What needs to be done:
Look through the entries below for the line with "blue eraser: 1 -> 0" and the line with "yellow trophy: 0 -> 2", then give again exactly those two lines and all lines between them, minus the pictures.

==== Source data ====

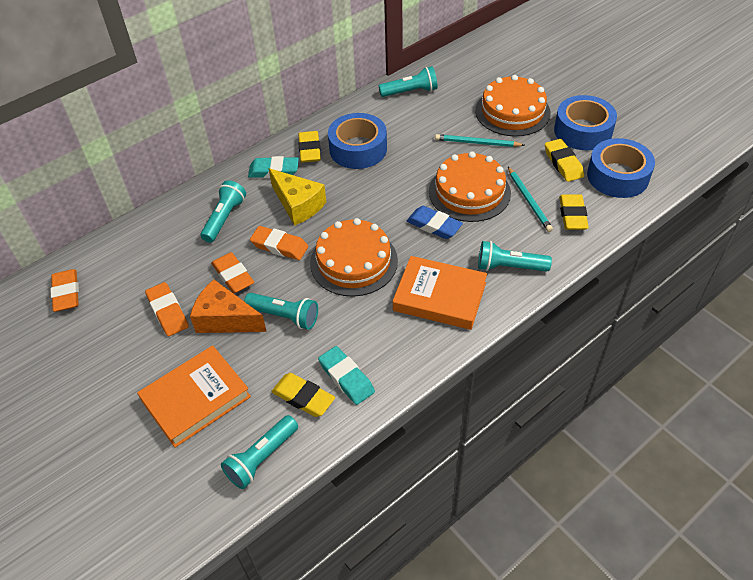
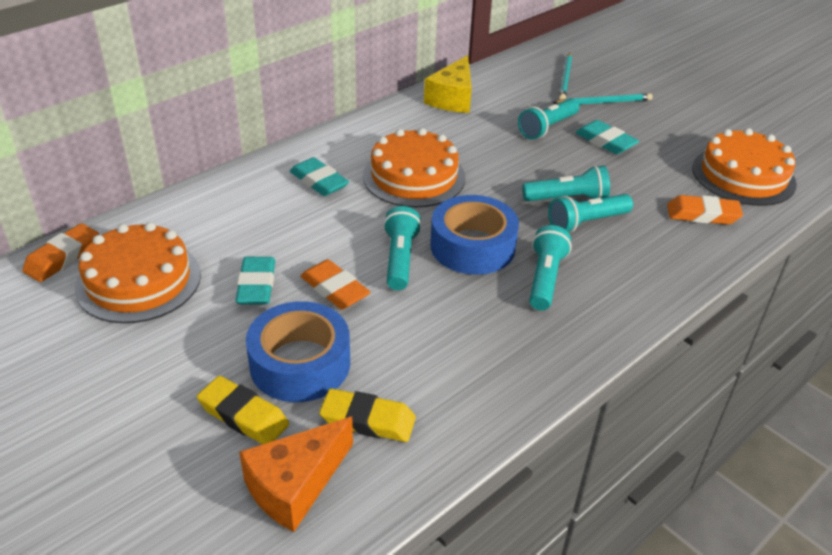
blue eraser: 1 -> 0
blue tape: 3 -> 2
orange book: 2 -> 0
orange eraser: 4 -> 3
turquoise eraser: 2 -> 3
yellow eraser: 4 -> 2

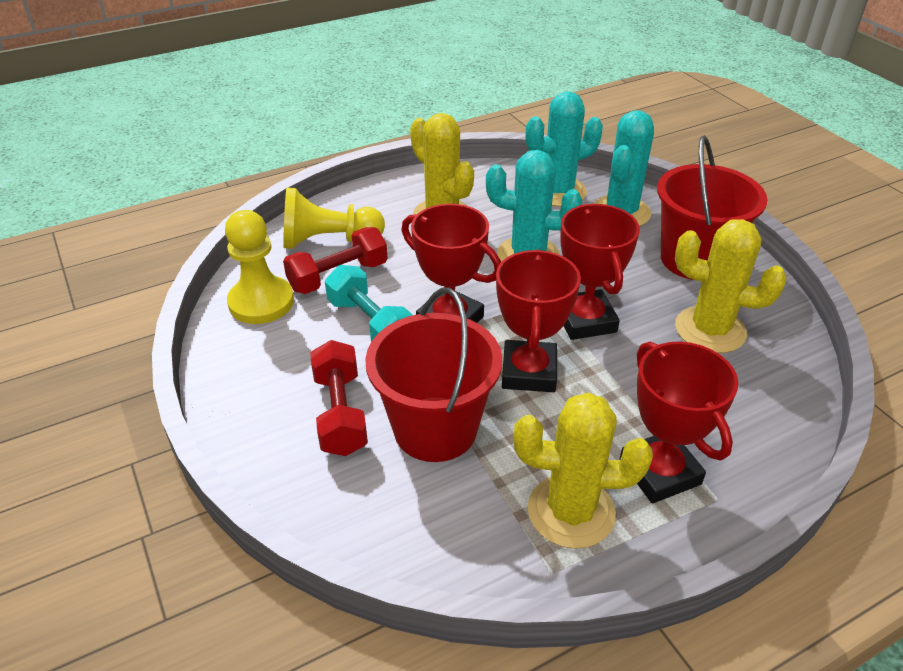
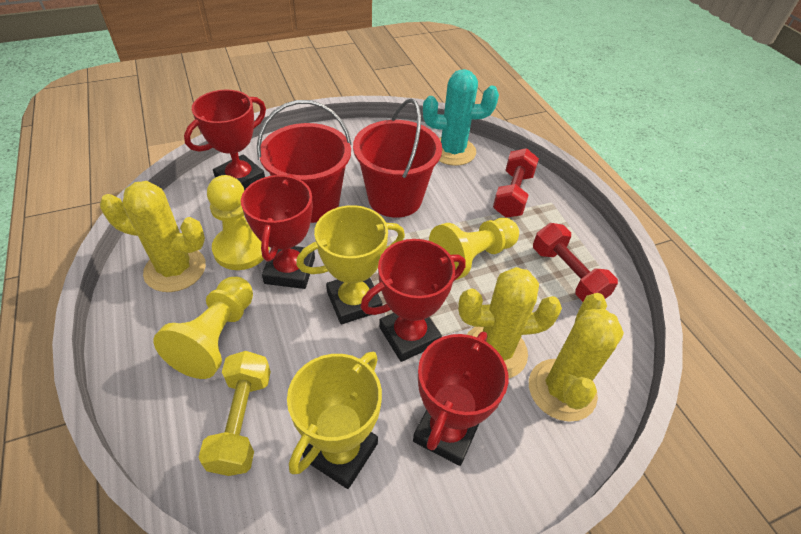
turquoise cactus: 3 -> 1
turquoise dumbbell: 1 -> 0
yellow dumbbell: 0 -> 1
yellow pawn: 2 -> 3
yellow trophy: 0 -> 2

====
==== Source data ====

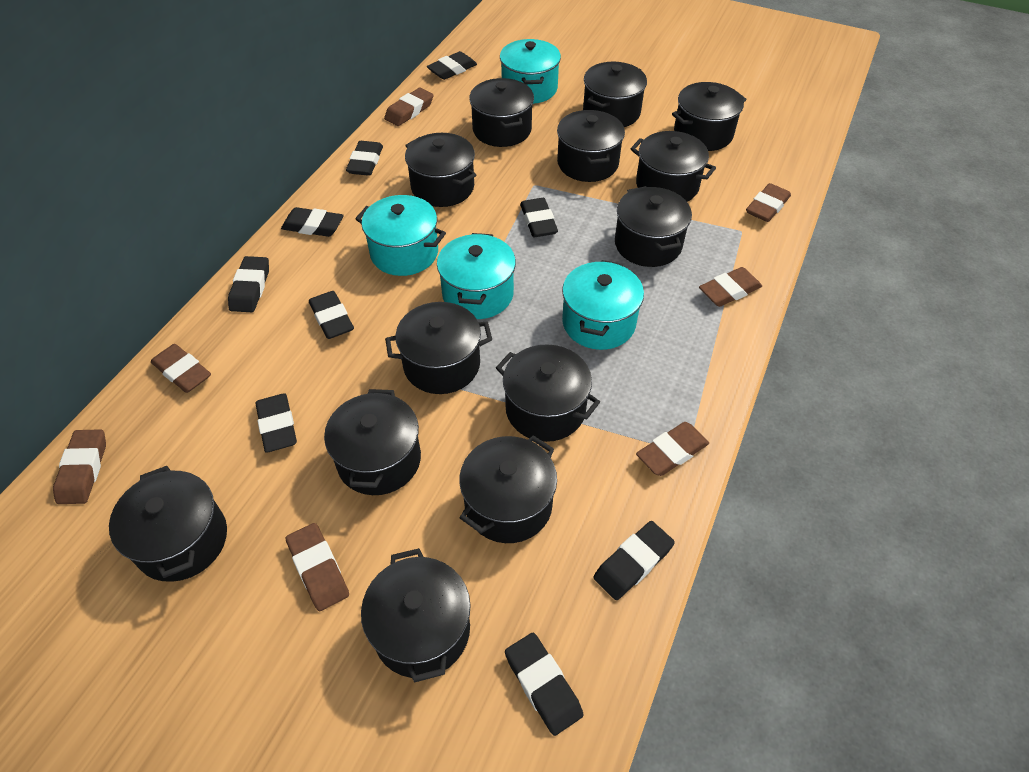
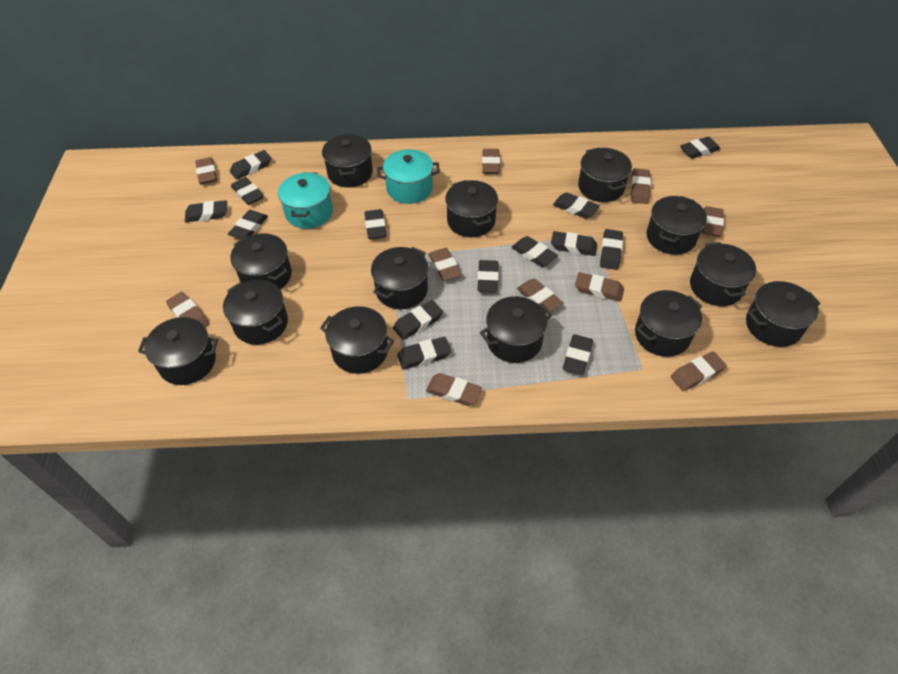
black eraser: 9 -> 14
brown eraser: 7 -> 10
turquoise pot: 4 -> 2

====

Finished exercise:
blue eraser: 1 -> 0
blue tape: 3 -> 2
orange book: 2 -> 0
orange eraser: 4 -> 3
turquoise eraser: 2 -> 3
yellow eraser: 4 -> 2

turquoise cactus: 3 -> 1
turquoise dumbbell: 1 -> 0
yellow dumbbell: 0 -> 1
yellow pawn: 2 -> 3
yellow trophy: 0 -> 2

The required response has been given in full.